[Change detection data]
_____
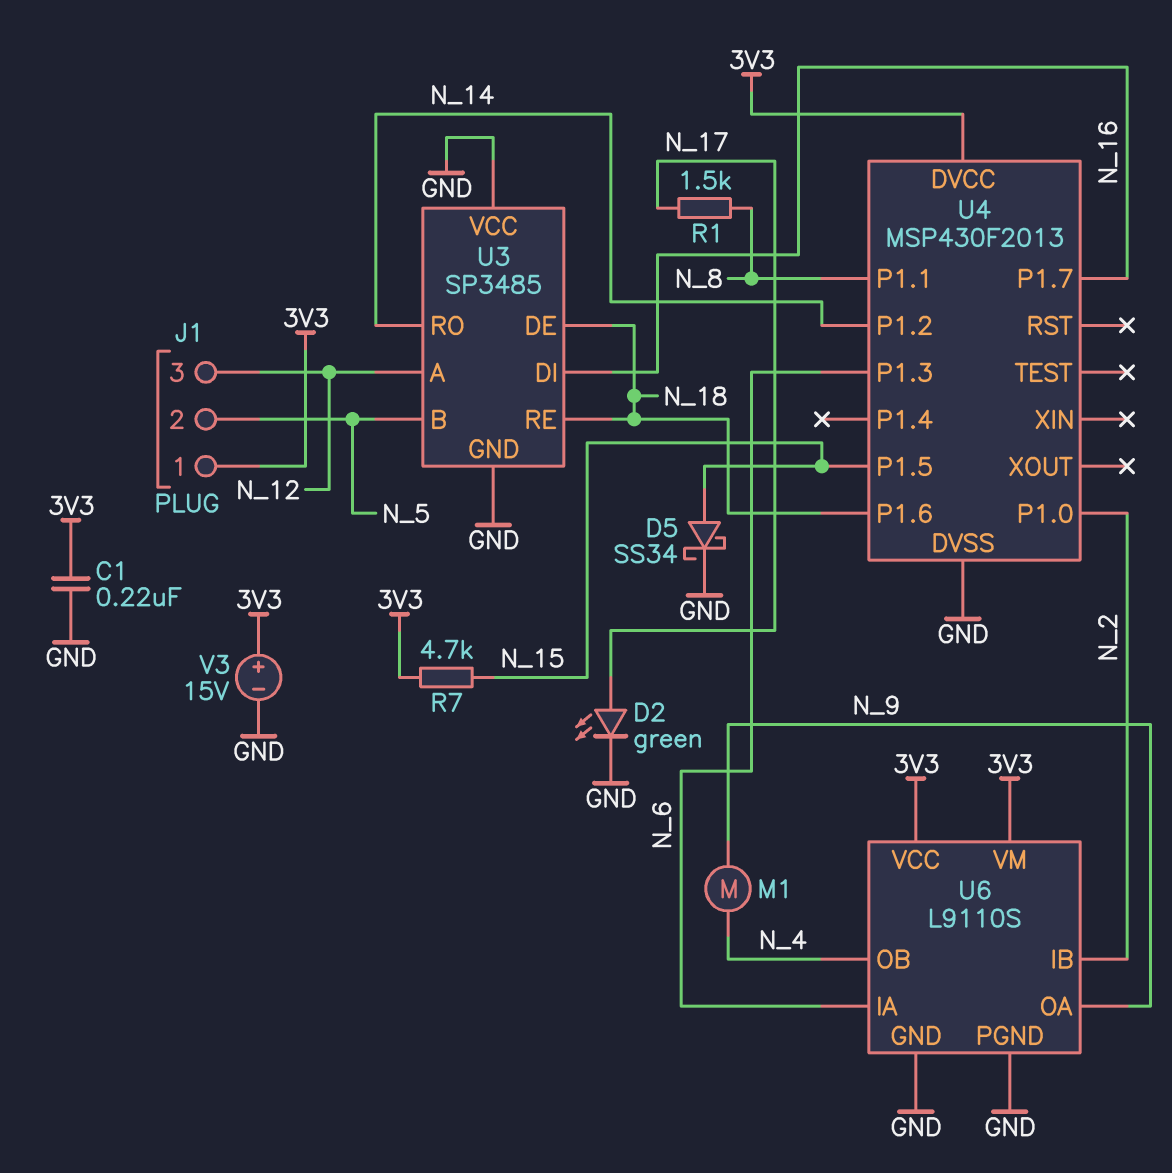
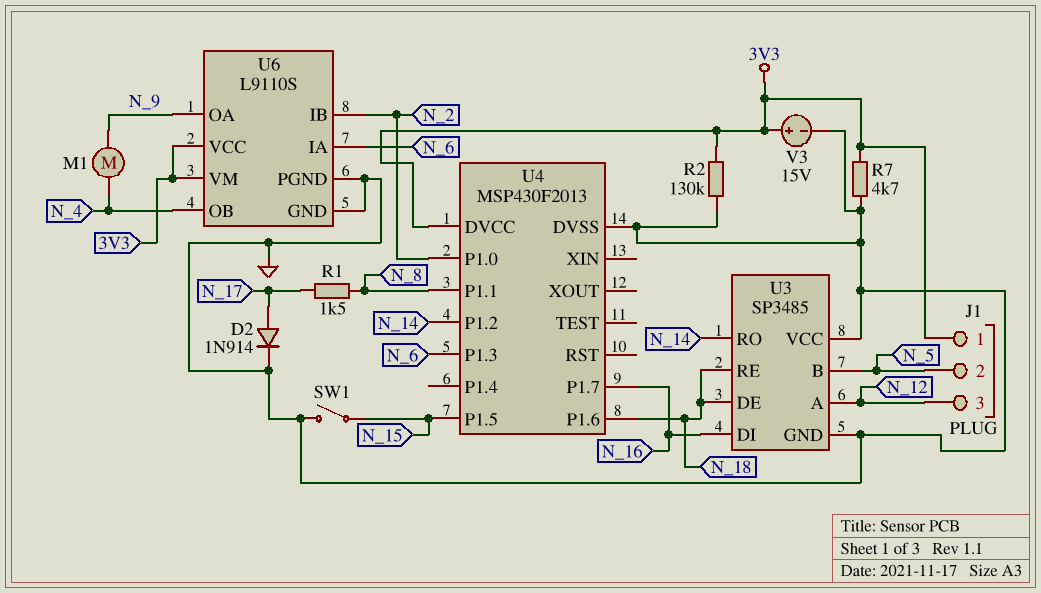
C1: 220nF (3V3, GND) -> none
D2: LED green (A N_17, K GND) -> diode 1N914 (A N_17, K GND)
D5: schottky SS34 (A N_15, K GND) -> none
R2: none -> 130k (3V3, GND)
R7: 4.7k (3V3, N_15) -> 4.7k (3V3, GND)
SW1: none -> switch (GND, N_15)

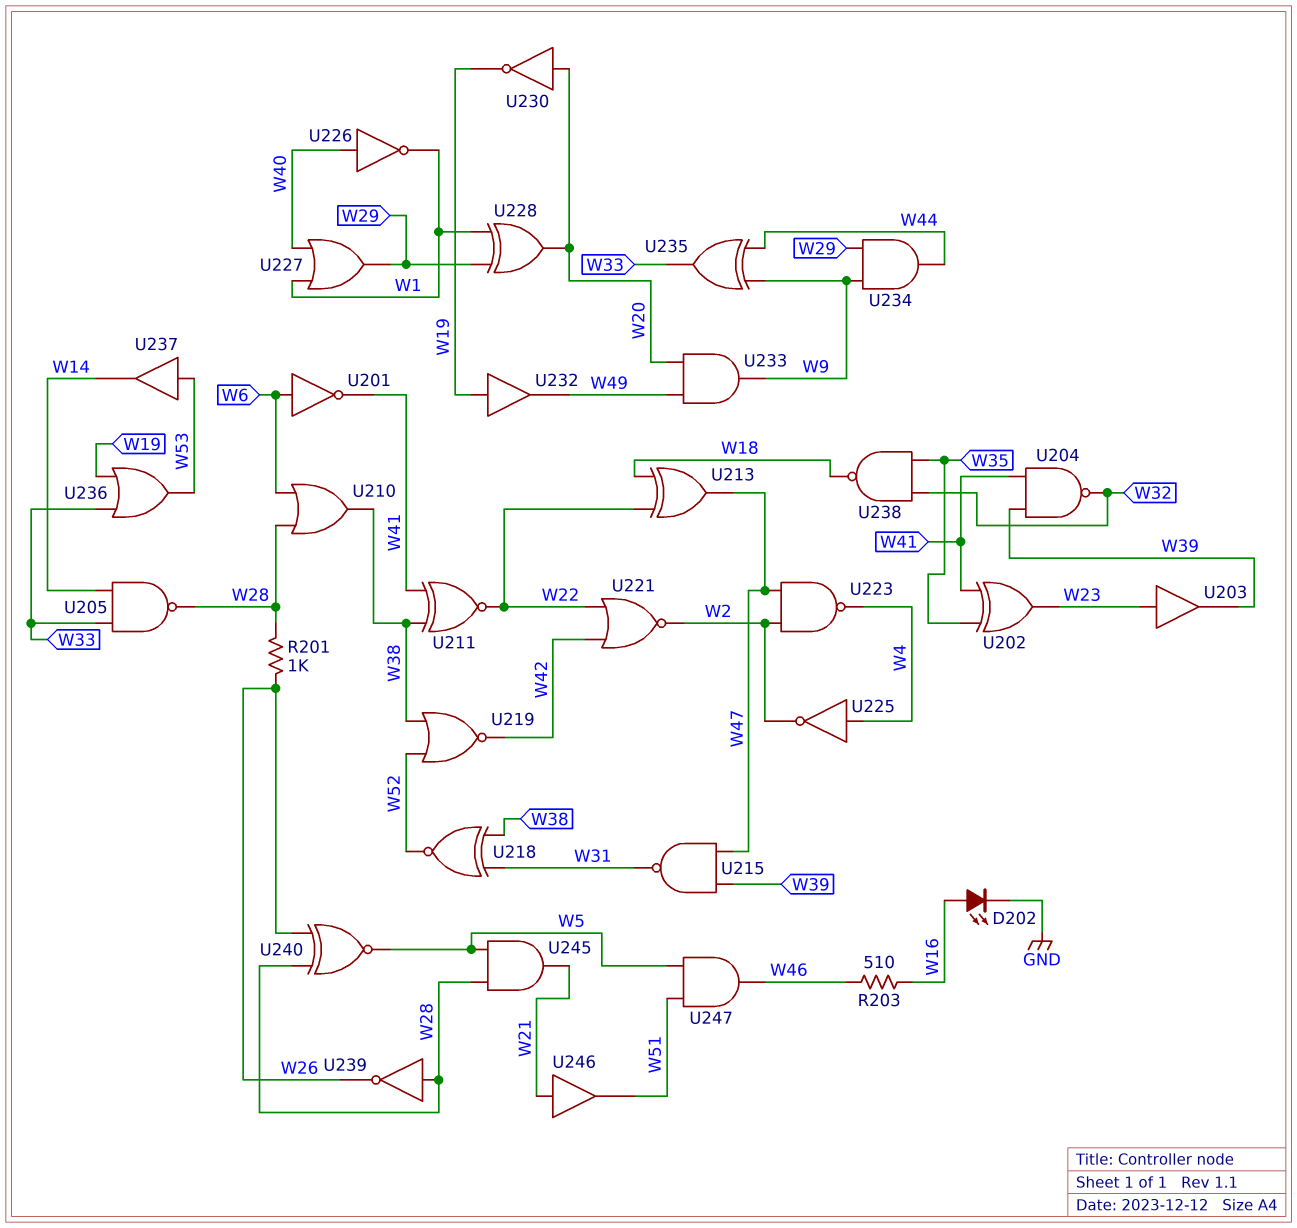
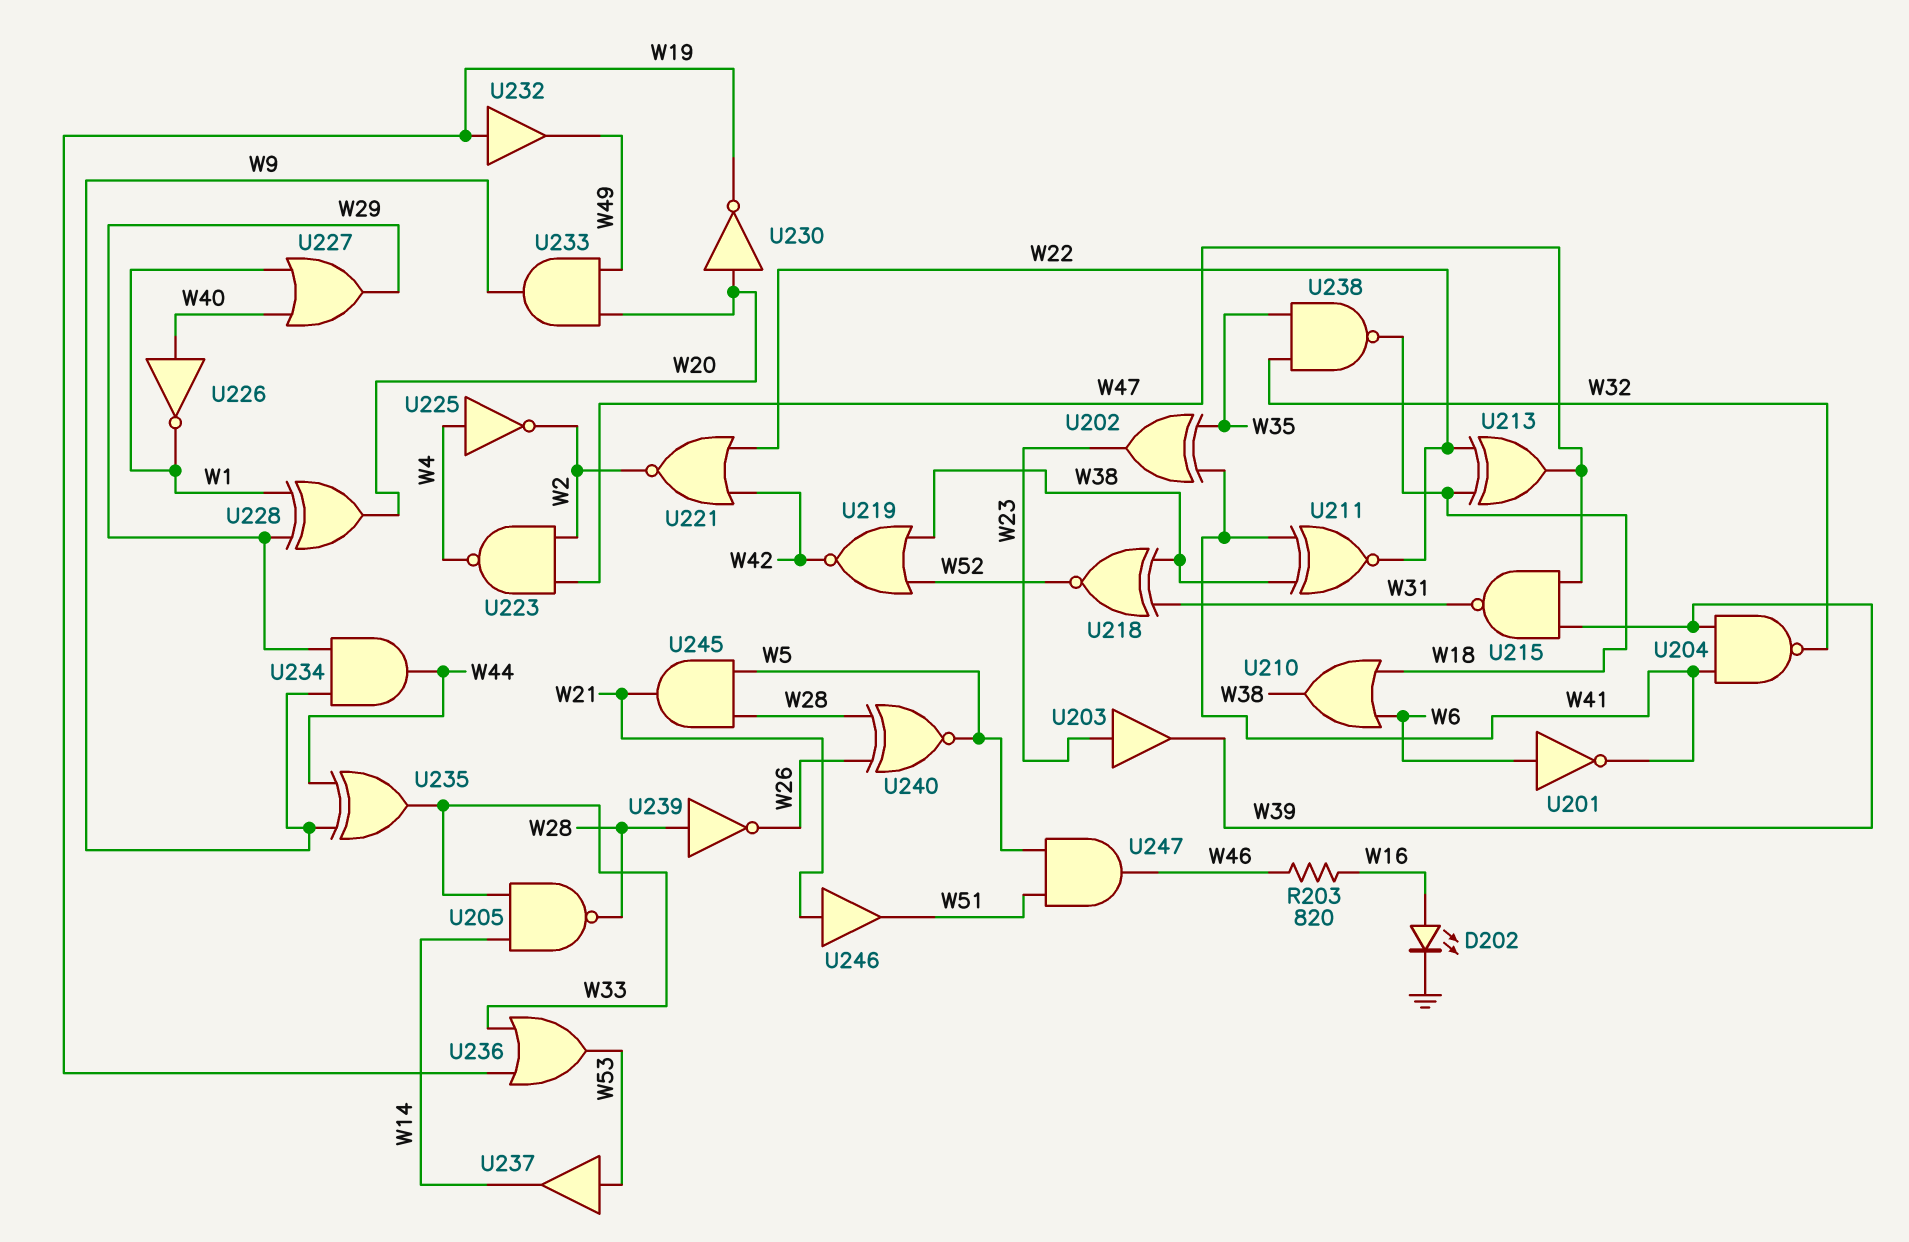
R201: 1k (W26, W28) -> none
R203: 510 (W16, W46) -> 820 (W16, W46)
U210: OR (in W6, in W28, out W38) -> OR (in W6, in W18, out W38)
_____
▶ _Task to complete_
Leave out the pictures and retype the rest of the entries exactly.

▶ _Response to this exercise_
C1: 220nF (3V3, GND) -> none
D2: LED green (A N_17, K GND) -> diode 1N914 (A N_17, K GND)
D5: schottky SS34 (A N_15, K GND) -> none
R2: none -> 130k (3V3, GND)
R7: 4.7k (3V3, N_15) -> 4.7k (3V3, GND)
SW1: none -> switch (GND, N_15)

R201: 1k (W26, W28) -> none
R203: 510 (W16, W46) -> 820 (W16, W46)
U210: OR (in W6, in W28, out W38) -> OR (in W6, in W18, out W38)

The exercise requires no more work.